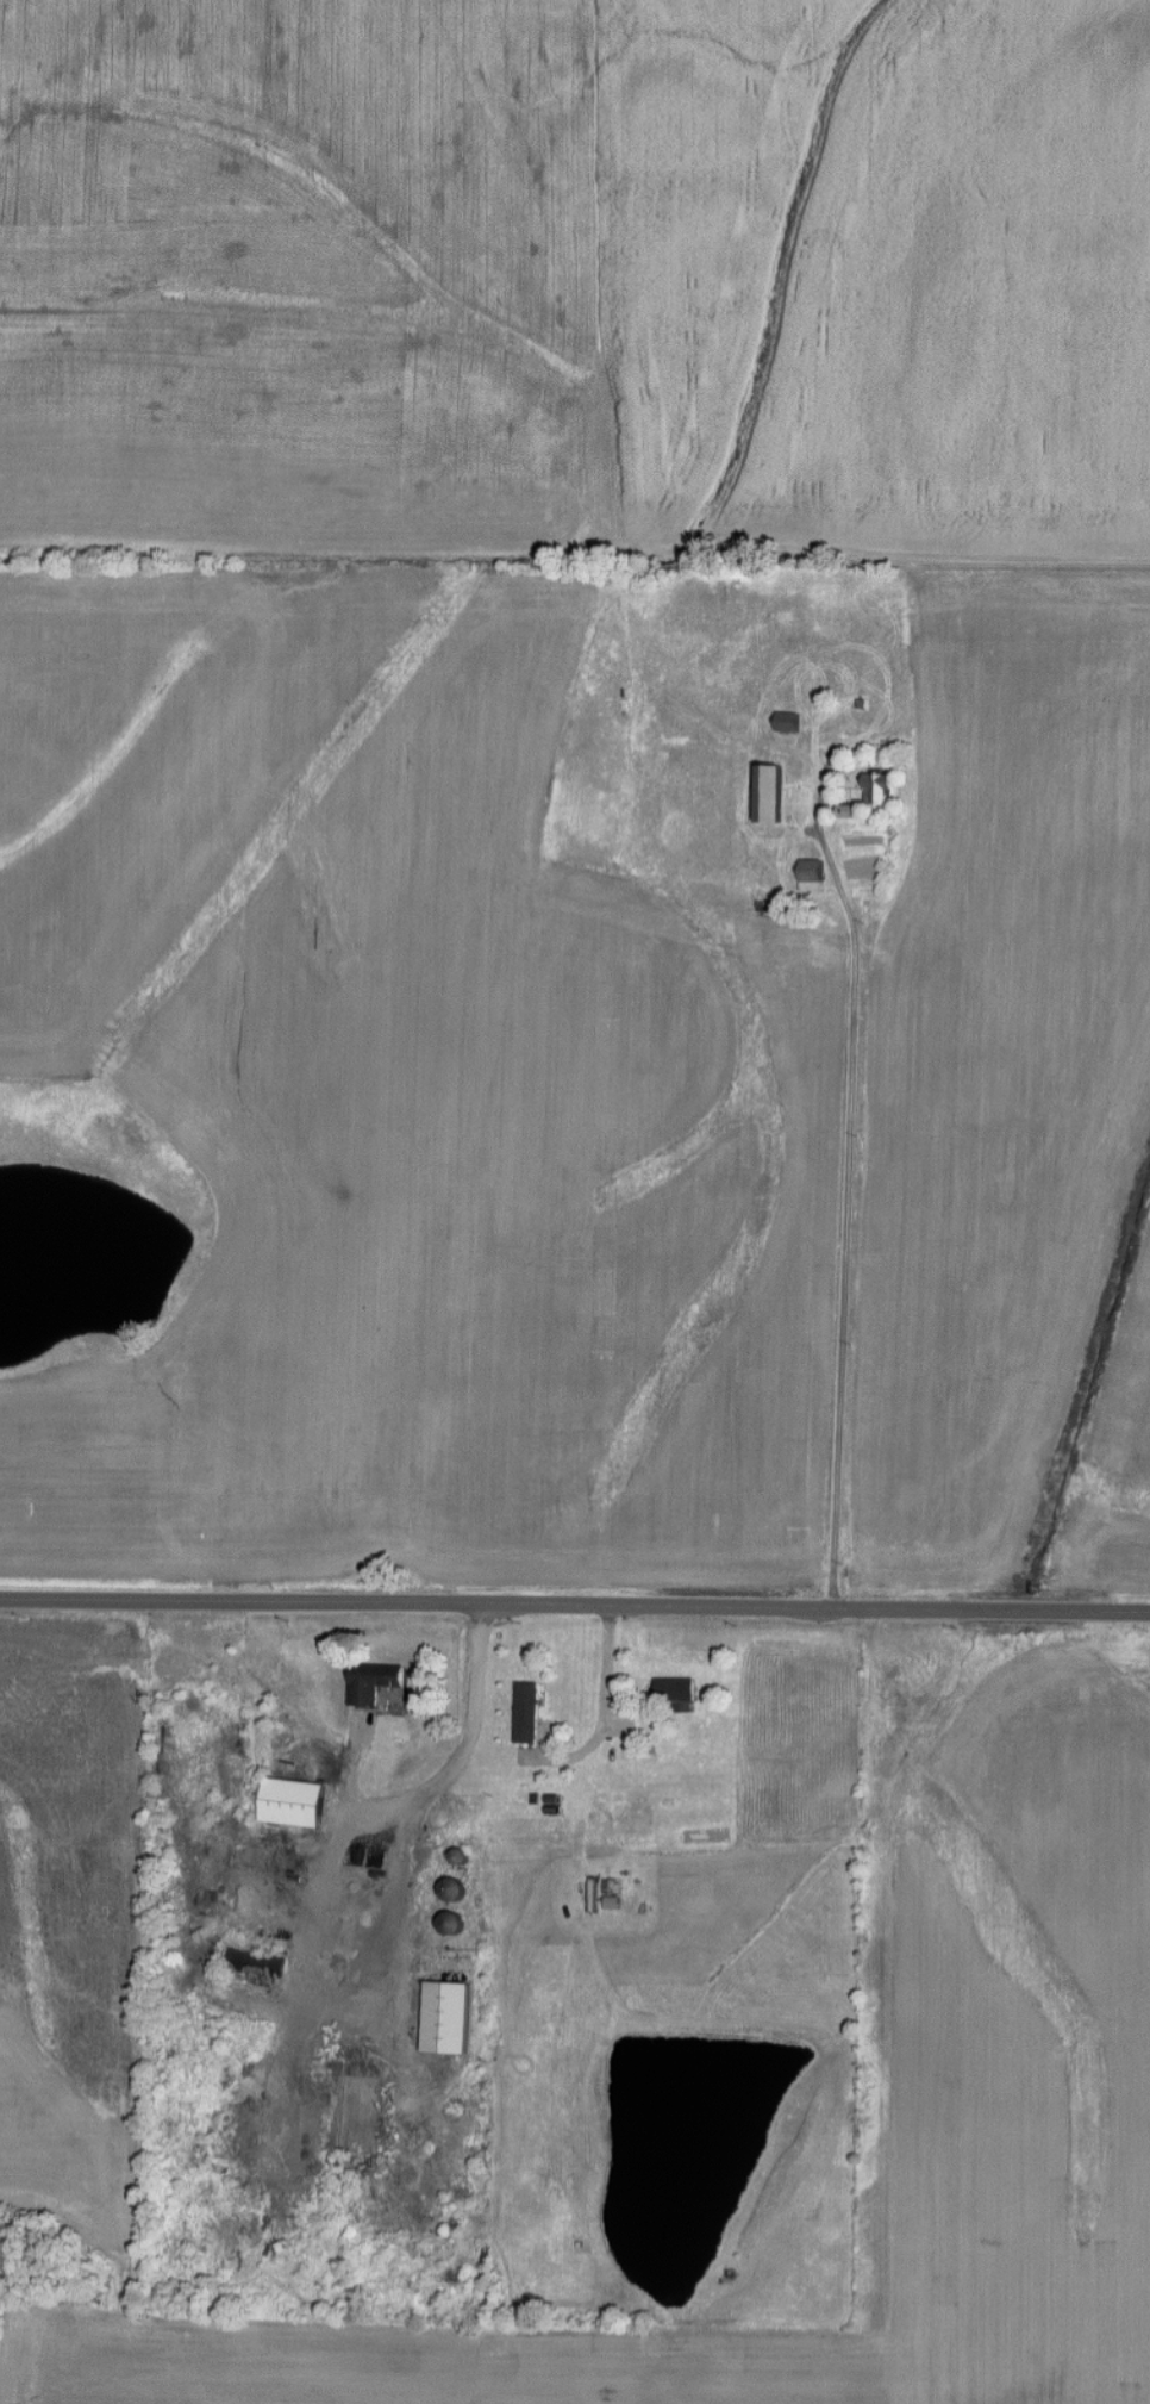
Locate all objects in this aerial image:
building: (787, 721)
building: (877, 786)
building: (770, 791)
building: (811, 874)
road: (857, 1157)
road: (574, 1603)
road: (610, 1661)
building: (372, 1681)
building: (674, 1692)
building: (533, 1717)
road: (467, 1748)
building: (292, 1801)
building: (452, 1888)
building: (326, 1942)
building: (254, 1961)
building: (447, 2015)

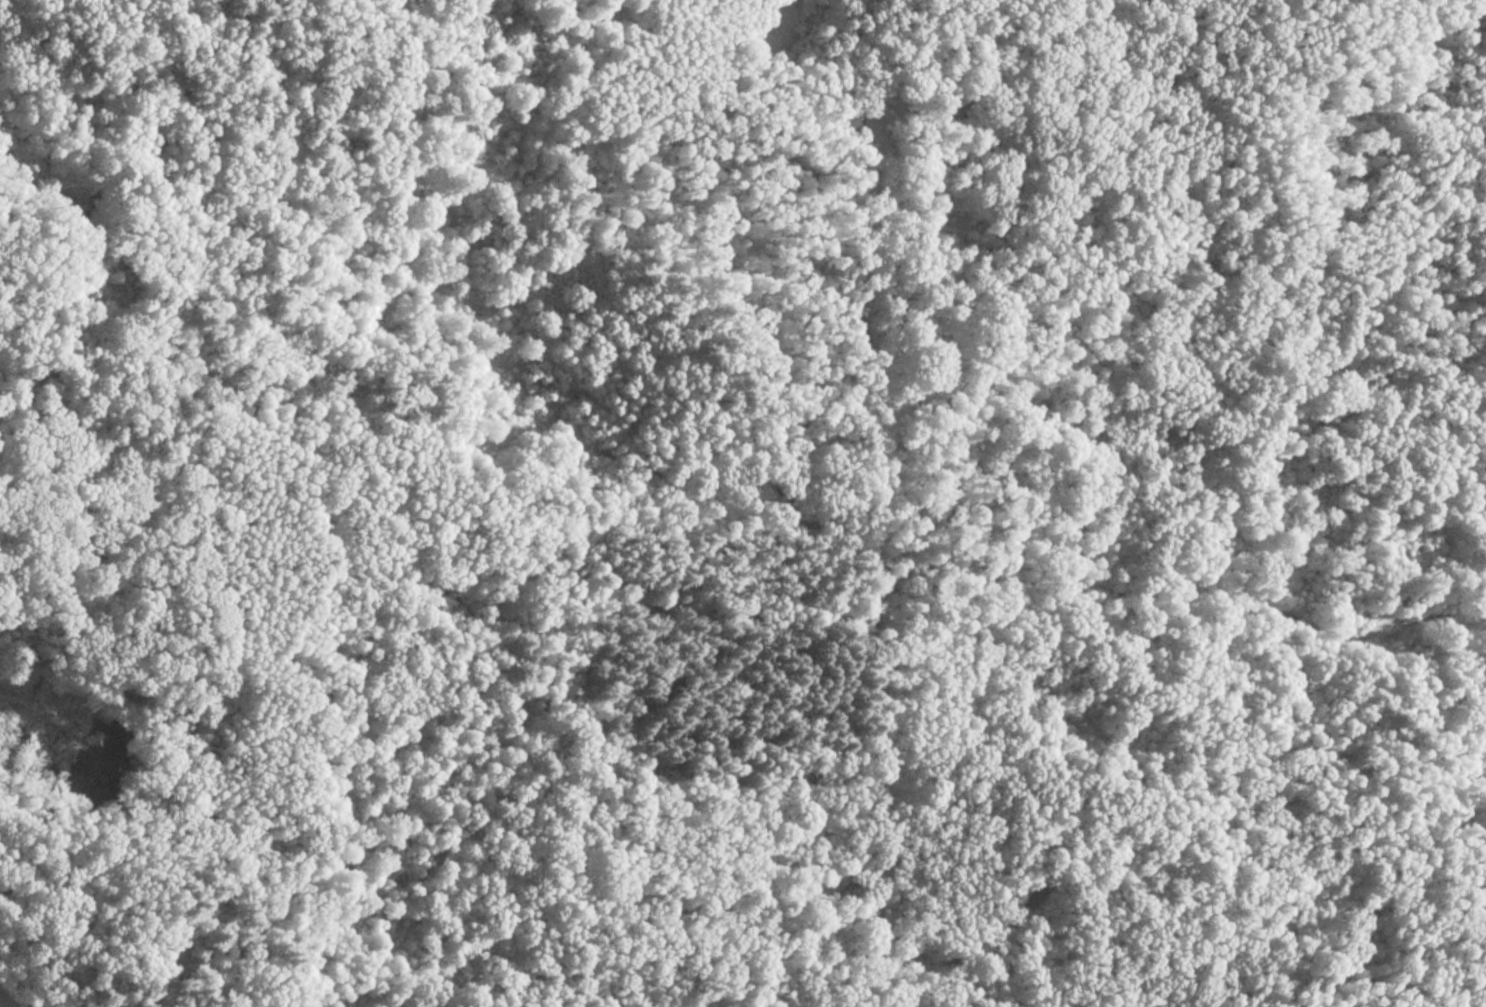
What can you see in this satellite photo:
park: (743, 503)
road: (885, 503)

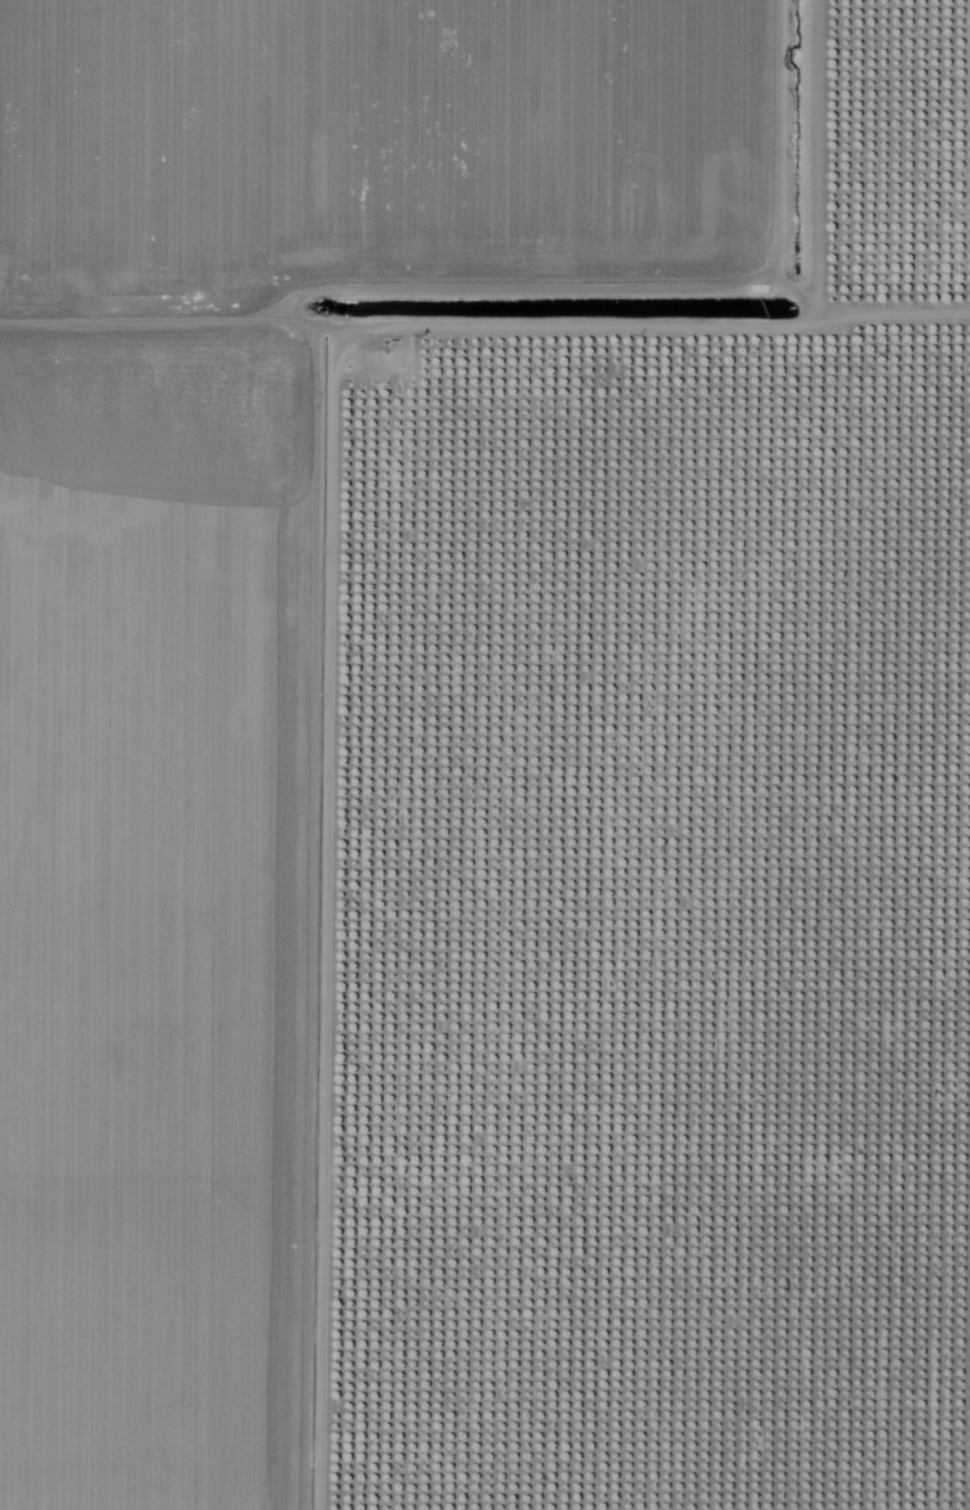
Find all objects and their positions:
crop: (418, 171)
crop: (899, 173)
road: (368, 524)
crop: (173, 919)
crop: (658, 930)

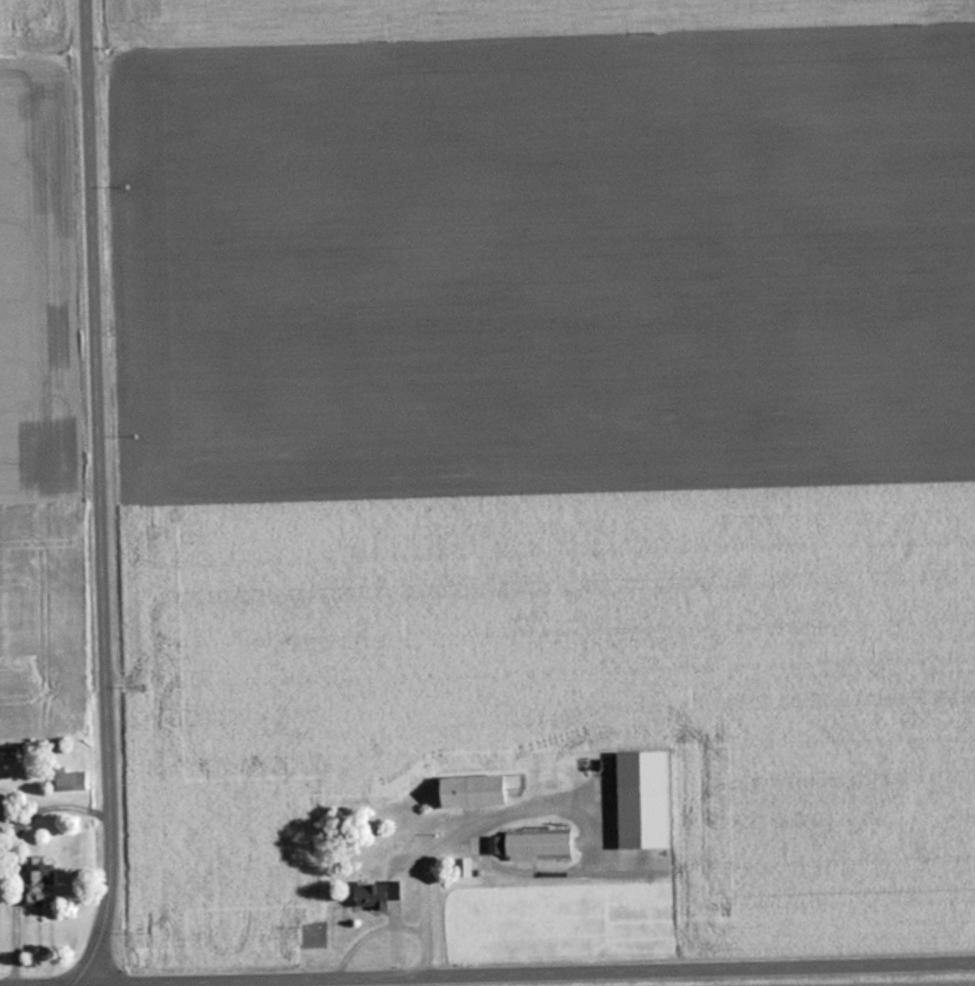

________________

Everything in the listing must be copied exactly except the pictures.

Locate all objects in this aerial image:
building: (787, 721)
building: (877, 786)
building: (770, 791)
building: (811, 874)
road: (857, 1157)
road: (574, 1603)
road: (610, 1661)
building: (372, 1681)
building: (674, 1692)
building: (533, 1717)
road: (467, 1748)
building: (292, 1801)
building: (452, 1888)
building: (326, 1942)
building: (254, 1961)
building: (447, 2015)

What can you see in this satellite photo:
park: (743, 503)
road: (885, 503)

Find all objects and their positions:
crop: (418, 171)
crop: (899, 173)
road: (368, 524)
crop: (173, 919)
crop: (658, 930)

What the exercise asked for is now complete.